- _The problem_: I need every line that includes the word "cyan" copied from the material.

- _Records to process_:
──────────
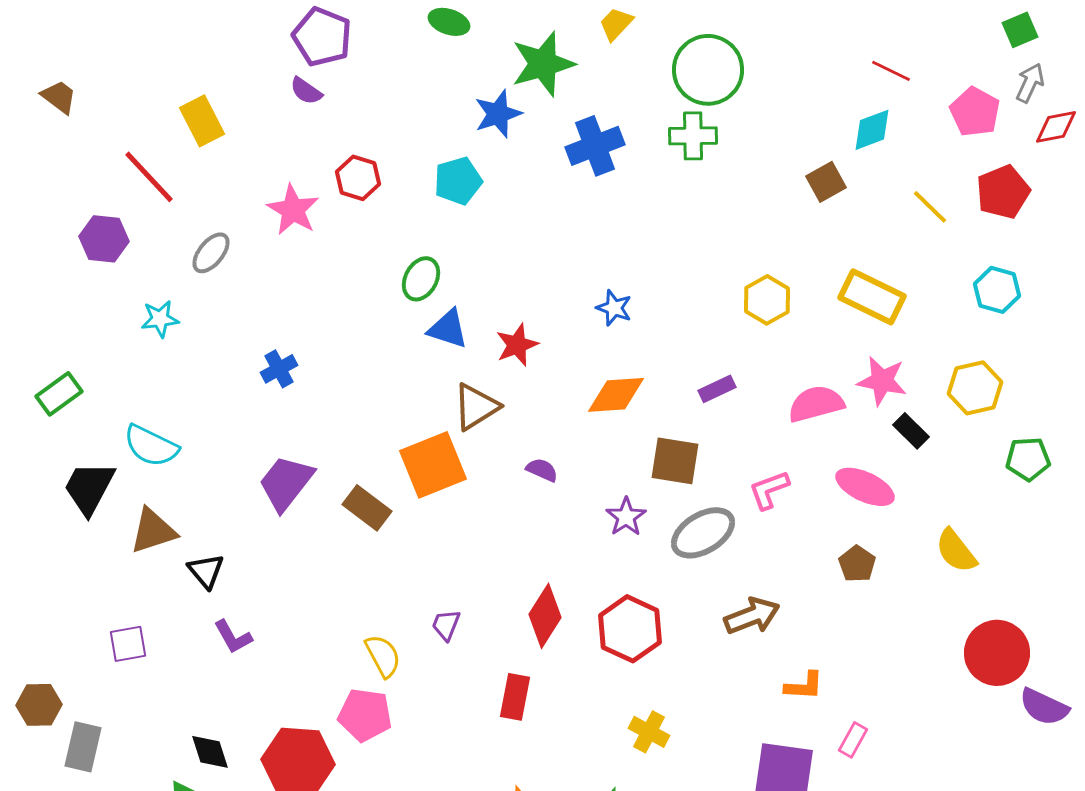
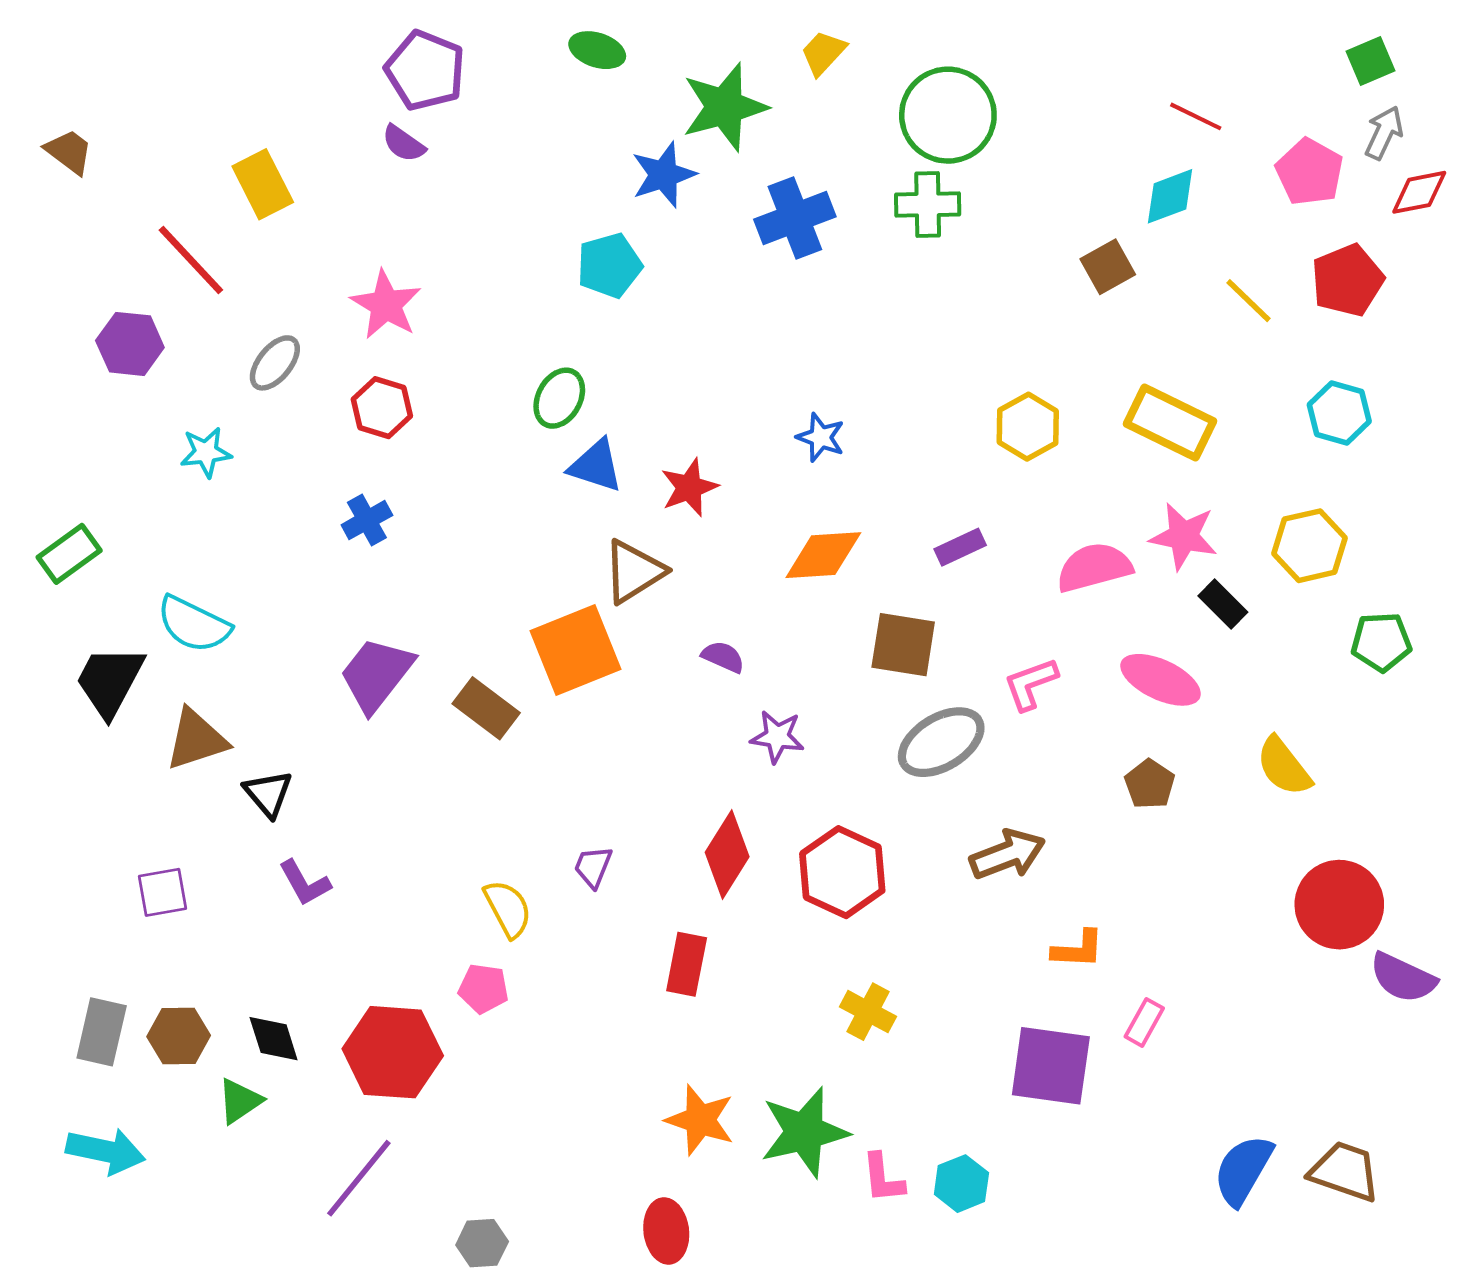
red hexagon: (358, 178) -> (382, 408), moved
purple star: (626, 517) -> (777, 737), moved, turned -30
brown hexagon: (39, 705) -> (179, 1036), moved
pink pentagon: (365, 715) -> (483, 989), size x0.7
──────────
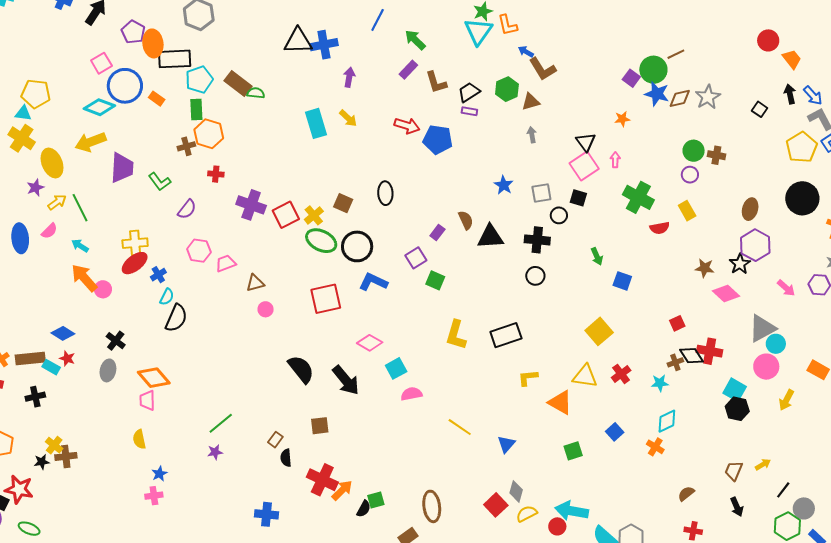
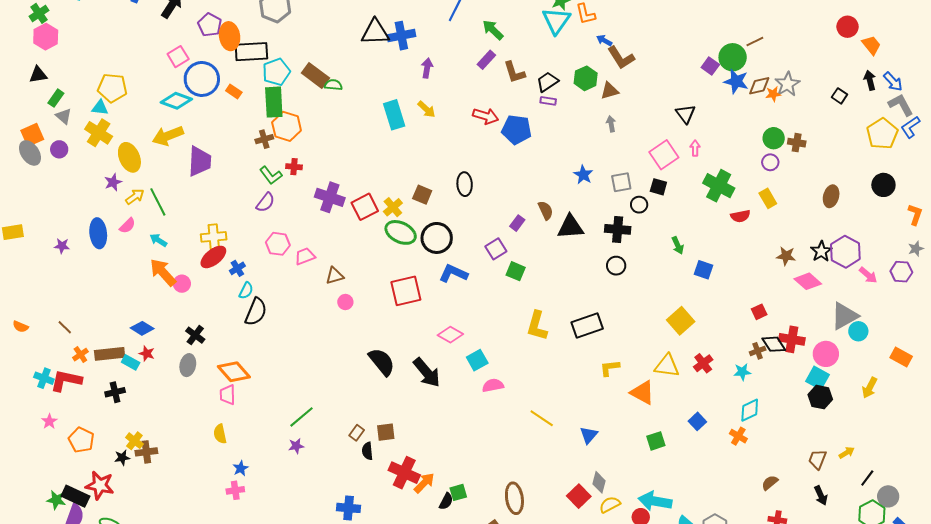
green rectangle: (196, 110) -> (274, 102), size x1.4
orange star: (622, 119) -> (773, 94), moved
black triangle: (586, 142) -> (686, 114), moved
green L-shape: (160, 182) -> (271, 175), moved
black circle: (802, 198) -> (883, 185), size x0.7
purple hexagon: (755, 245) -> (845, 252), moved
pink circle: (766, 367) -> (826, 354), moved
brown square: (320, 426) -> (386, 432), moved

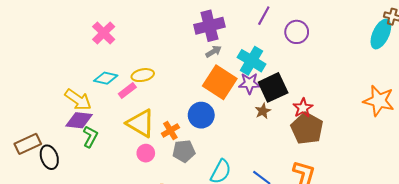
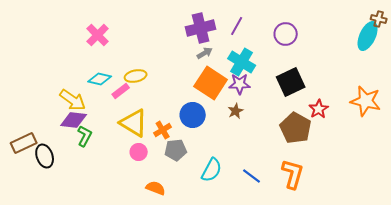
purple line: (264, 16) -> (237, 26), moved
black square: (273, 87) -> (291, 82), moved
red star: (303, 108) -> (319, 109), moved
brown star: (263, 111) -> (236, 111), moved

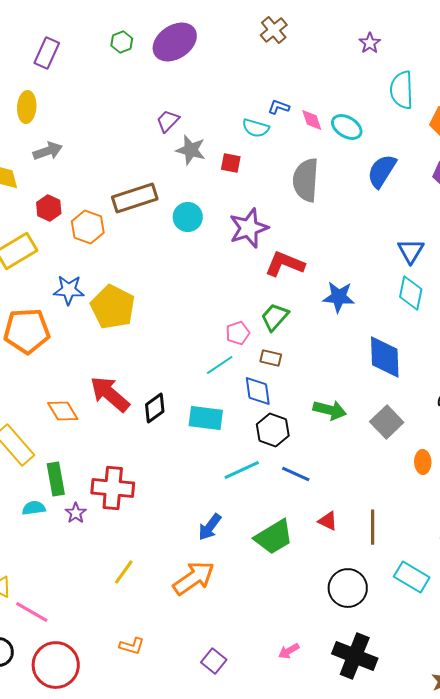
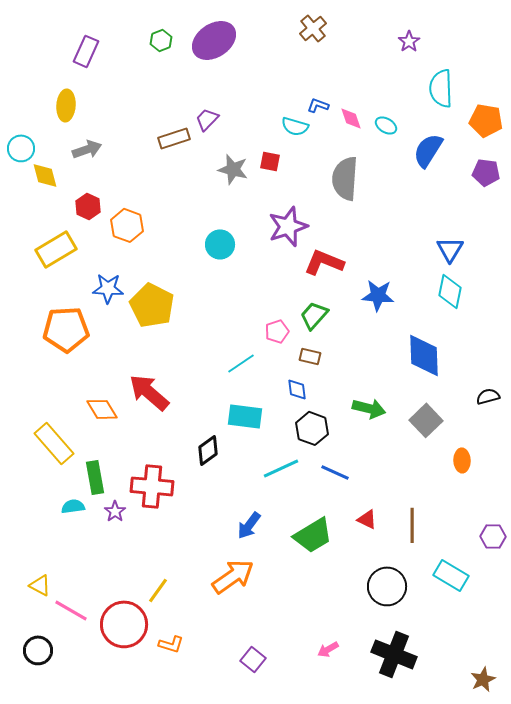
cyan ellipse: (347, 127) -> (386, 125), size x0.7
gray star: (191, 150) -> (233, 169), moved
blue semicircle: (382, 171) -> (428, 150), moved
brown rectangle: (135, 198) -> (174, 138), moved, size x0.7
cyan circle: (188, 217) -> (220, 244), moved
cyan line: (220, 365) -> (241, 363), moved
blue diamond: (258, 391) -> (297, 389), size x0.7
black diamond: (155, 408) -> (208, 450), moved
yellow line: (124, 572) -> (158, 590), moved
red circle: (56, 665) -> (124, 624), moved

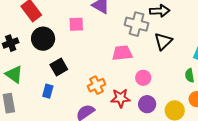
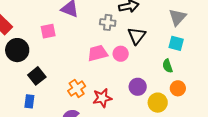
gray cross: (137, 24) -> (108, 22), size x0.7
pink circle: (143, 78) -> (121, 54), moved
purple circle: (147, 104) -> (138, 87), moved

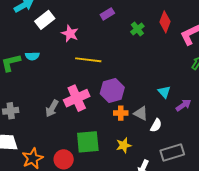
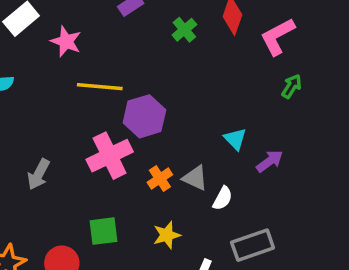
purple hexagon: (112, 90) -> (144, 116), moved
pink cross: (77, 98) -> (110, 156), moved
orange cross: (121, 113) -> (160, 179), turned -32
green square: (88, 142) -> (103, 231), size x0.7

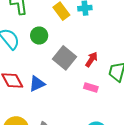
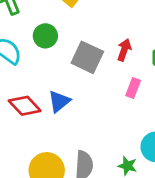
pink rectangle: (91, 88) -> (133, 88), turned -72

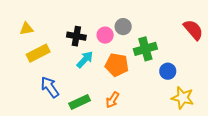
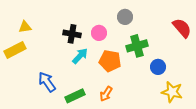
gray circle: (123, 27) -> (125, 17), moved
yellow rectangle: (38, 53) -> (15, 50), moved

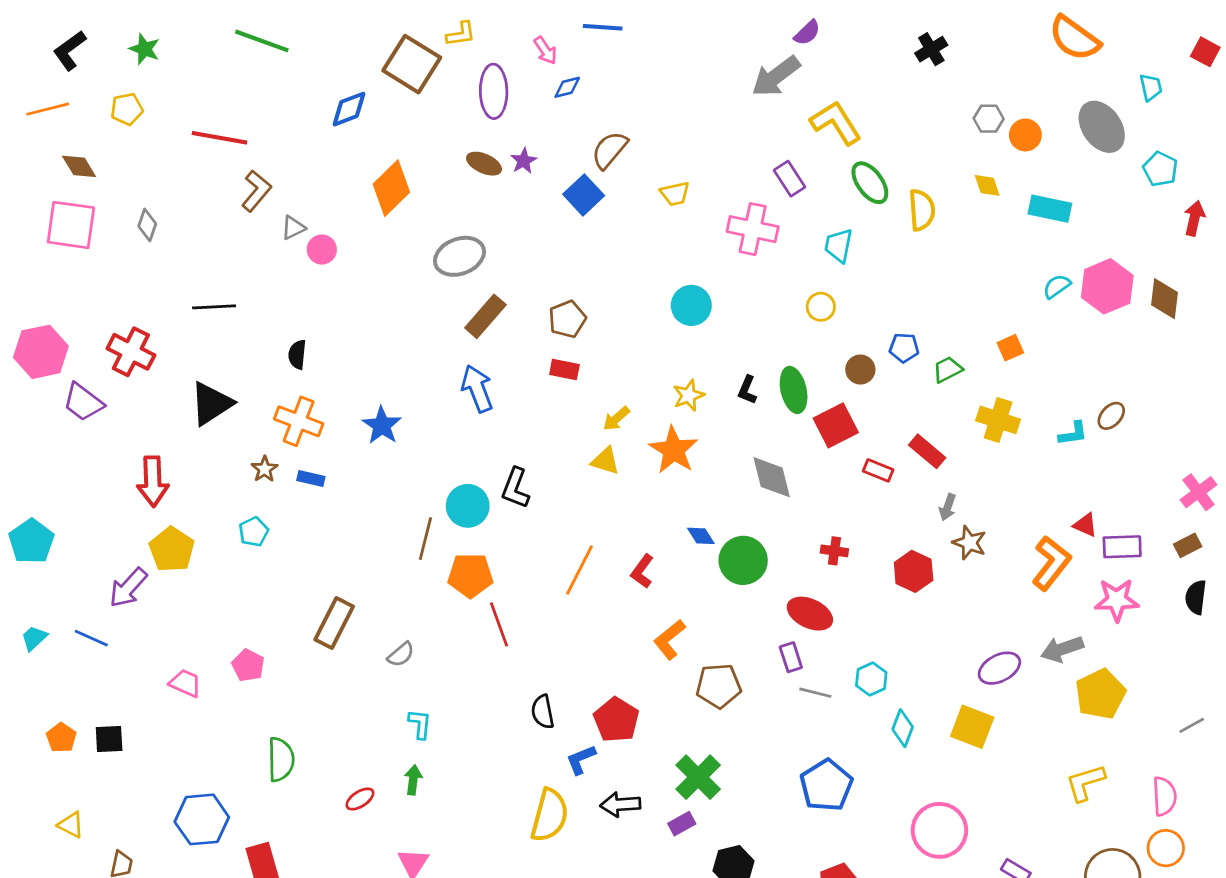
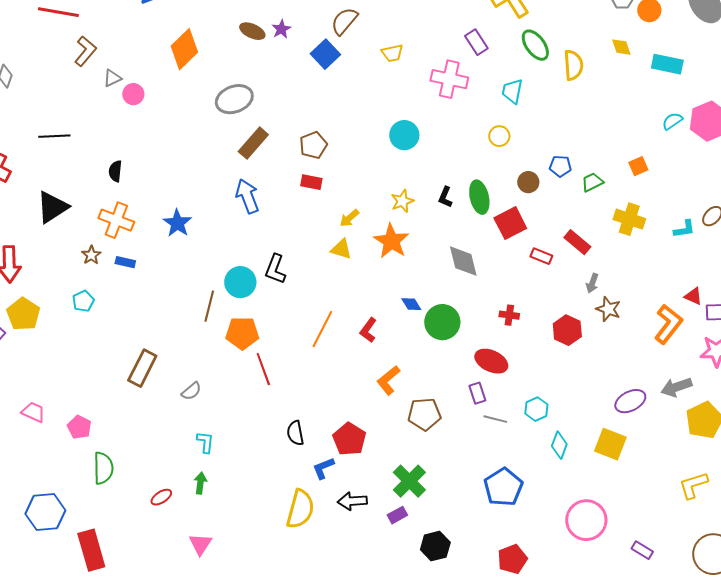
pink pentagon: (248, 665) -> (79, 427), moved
──────────
- _Solution to this task_:
cyan ellipse: (347, 127) -> (386, 125), size x0.7
cyan circle: (188, 217) -> (220, 244), moved
cyan line: (220, 365) -> (241, 363), moved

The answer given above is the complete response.